> **EXERCISE REQUIREMENTS**: Check the entries below for lines with "none"; report only how many there are.

> **RECORD EXCERPTS**:

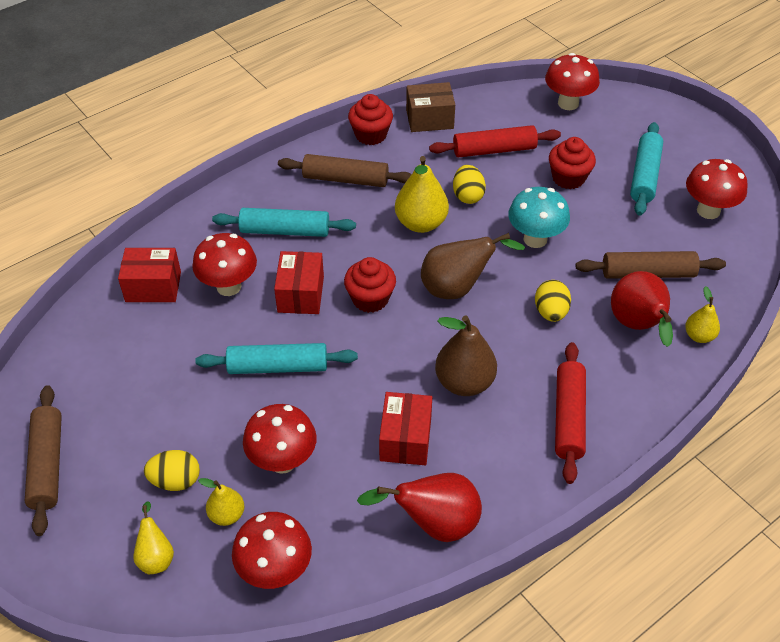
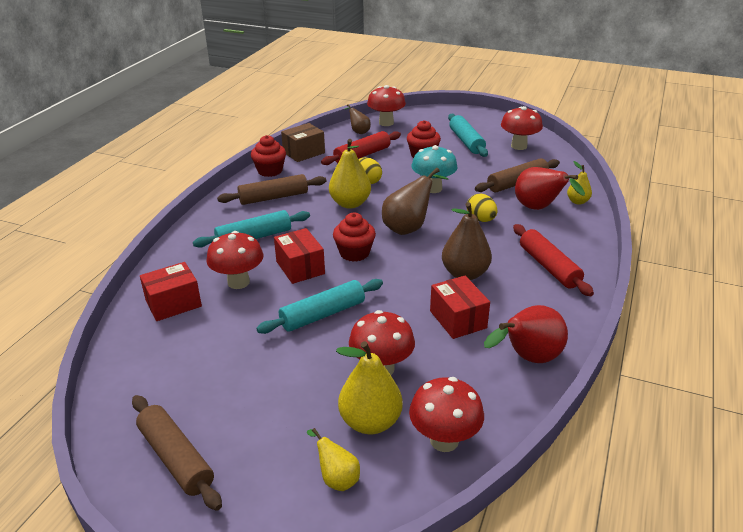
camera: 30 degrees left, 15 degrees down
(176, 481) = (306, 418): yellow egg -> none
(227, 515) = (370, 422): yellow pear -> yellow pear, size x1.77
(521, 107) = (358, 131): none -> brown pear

--

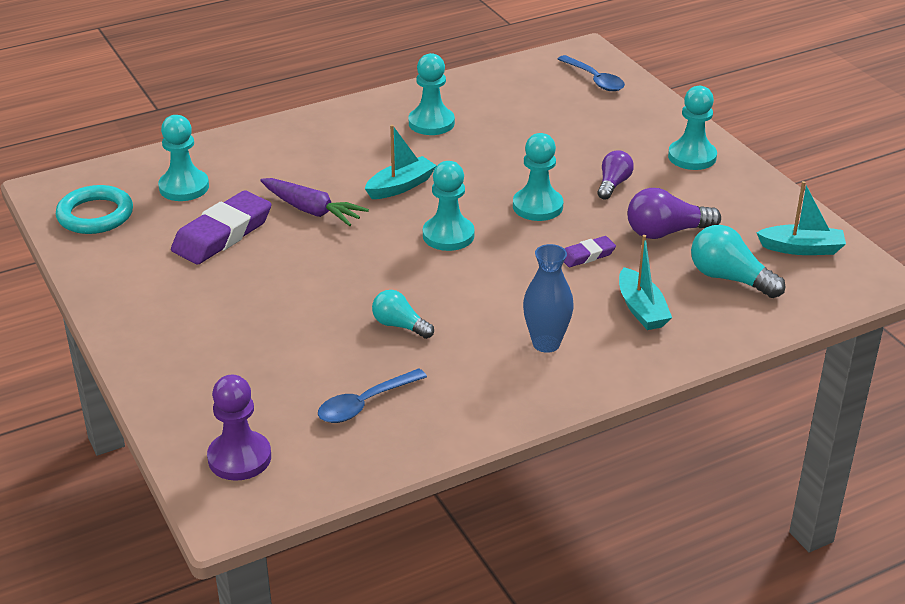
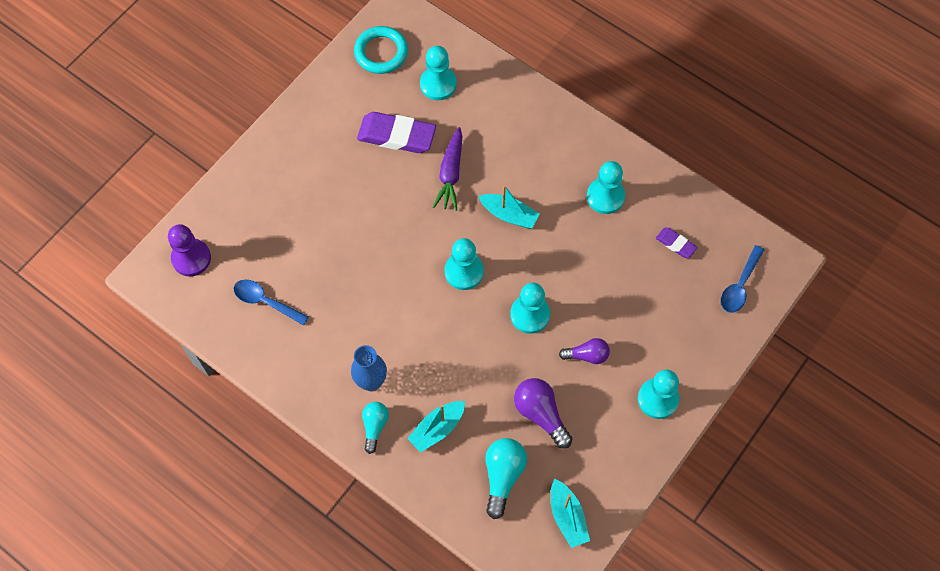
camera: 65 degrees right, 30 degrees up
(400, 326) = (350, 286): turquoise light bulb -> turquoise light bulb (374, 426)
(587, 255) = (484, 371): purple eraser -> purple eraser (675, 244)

> **WRITTEN RESPONSE**: 2